*Your goal*
Each line of the entries below that holds "zipubebax" is needed, copied in full.

Records for this task Block Start

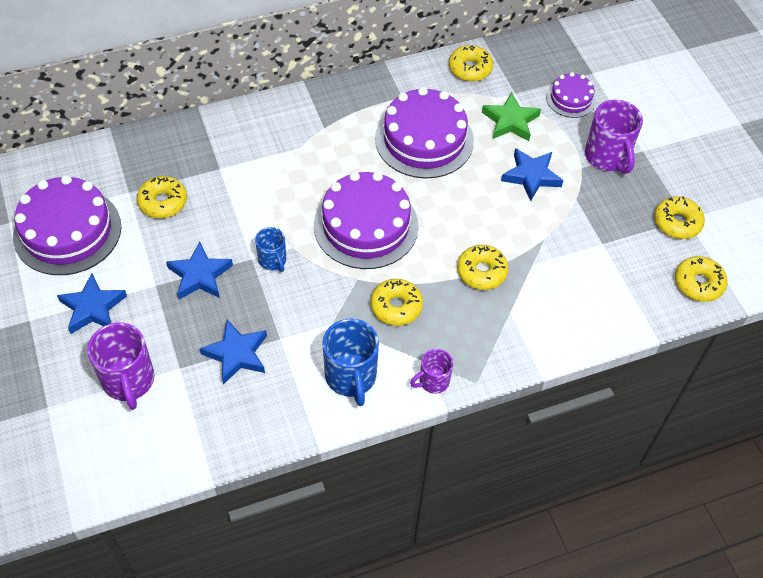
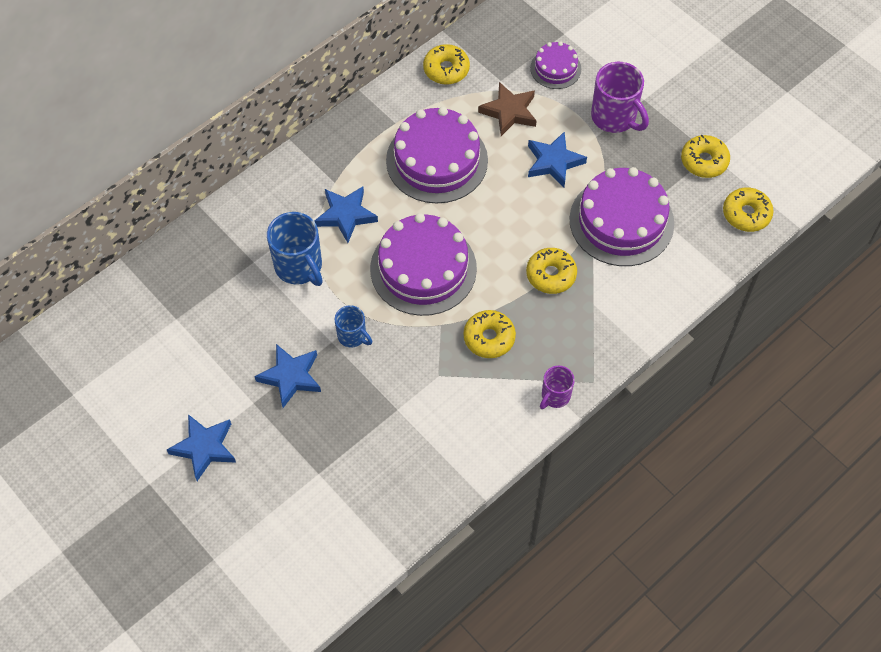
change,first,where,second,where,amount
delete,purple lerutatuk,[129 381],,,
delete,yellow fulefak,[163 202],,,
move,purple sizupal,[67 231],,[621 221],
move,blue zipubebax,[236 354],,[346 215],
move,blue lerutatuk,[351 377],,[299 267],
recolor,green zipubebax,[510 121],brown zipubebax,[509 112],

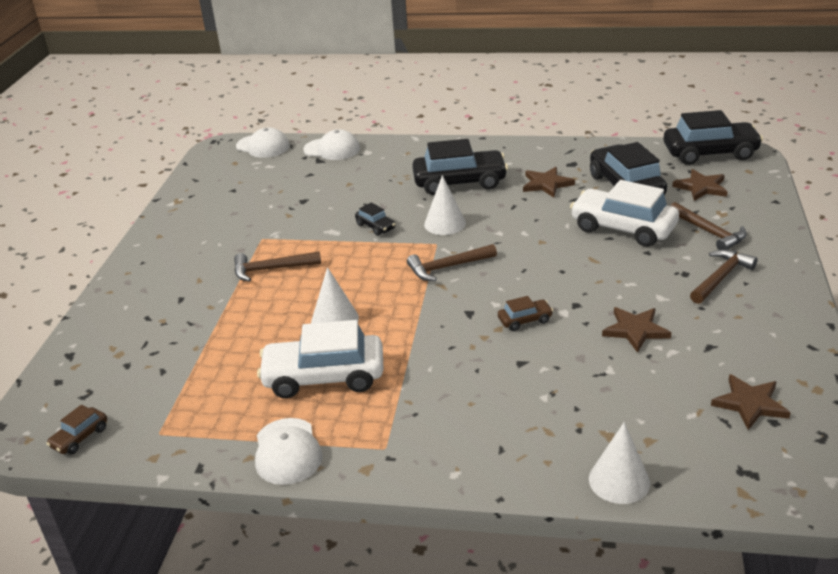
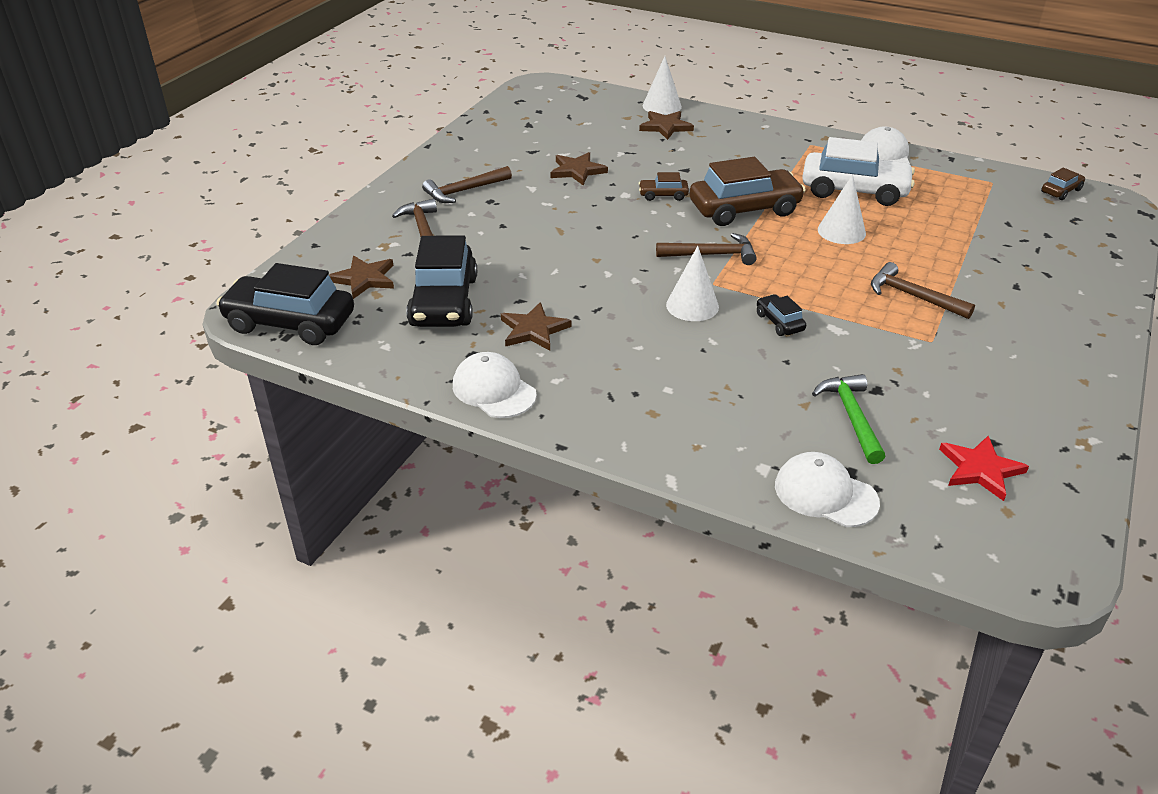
change,first,where,second,where,amount
delete,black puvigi,[460 182],,,
delete,white puvigi,[623 228],,,
insert,,,brown puvigi,[744 209],
insert,,,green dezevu,[851 417],
insert,,,red zipubebax,[980 469],
move,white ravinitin,[263 146],,[493 390],
move,brown zipubebax,[750 404],,[665 127],
rotate,brown dezevu,[272 269],,[913 296],150 degrees counterclockwise

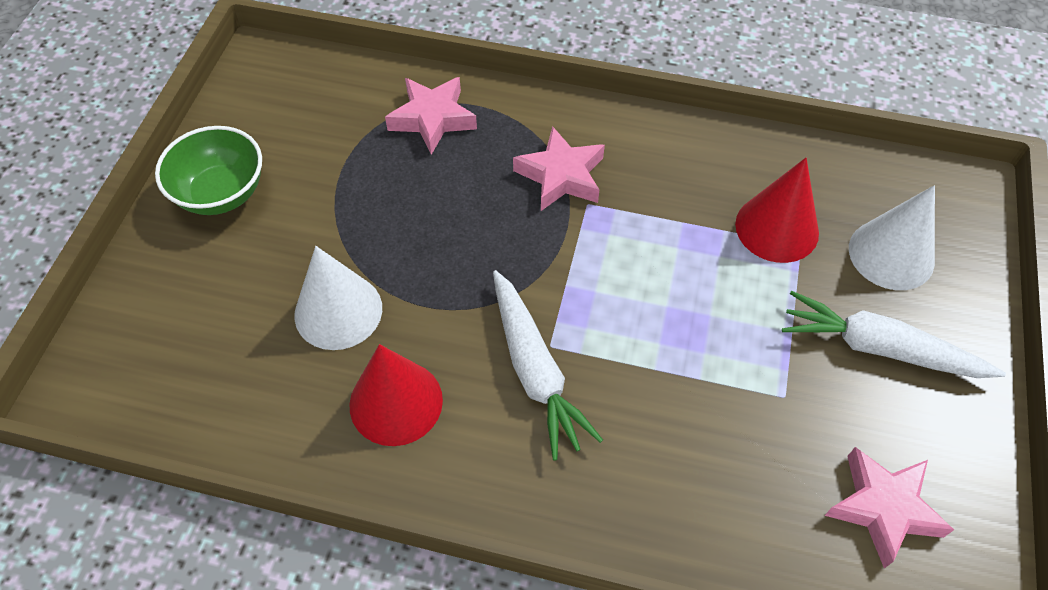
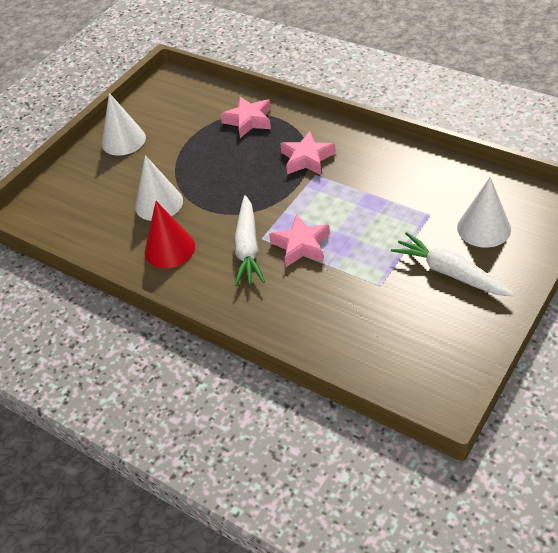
change,first,where,second,where,amount
delete,red rovenuse,[777 228],,,
move,pink zipubebax,[883 508],,[301 245],
replace,green navelu,[221 193],white rovenuse,[123 140],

Records for this task Block End

*Output for this exercise*
move,blue zipubebax,[236 354],,[346 215],
recolor,green zipubebax,[510 121],brown zipubebax,[509 112],
insert,,,red zipubebax,[980 469],
move,brown zipubebax,[750 404],,[665 127],
move,pink zipubebax,[883 508],,[301 245],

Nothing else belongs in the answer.